# How to complete this task
Please print every record below exactly as it appears, but leave out the pictures.

**********

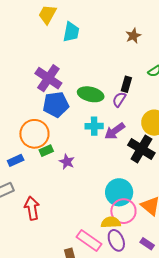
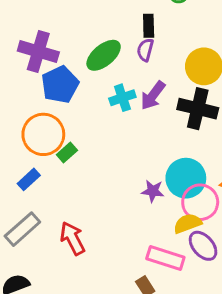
green ellipse: (91, 94) -> (104, 55), turned -35
purple star: (67, 162) -> (153, 191), moved

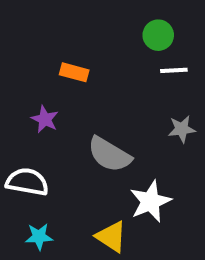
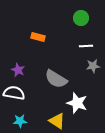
white line: (174, 70) -> (86, 46), moved
purple star: (45, 119) -> (18, 70), moved
white star: (150, 201) -> (77, 103), turned -30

**********

# Task result
green ellipse: (91, 94) -> (104, 55), turned -35
purple star: (67, 162) -> (153, 191), moved

white line: (174, 70) -> (86, 46), moved
purple star: (45, 119) -> (18, 70), moved
white star: (150, 201) -> (77, 103), turned -30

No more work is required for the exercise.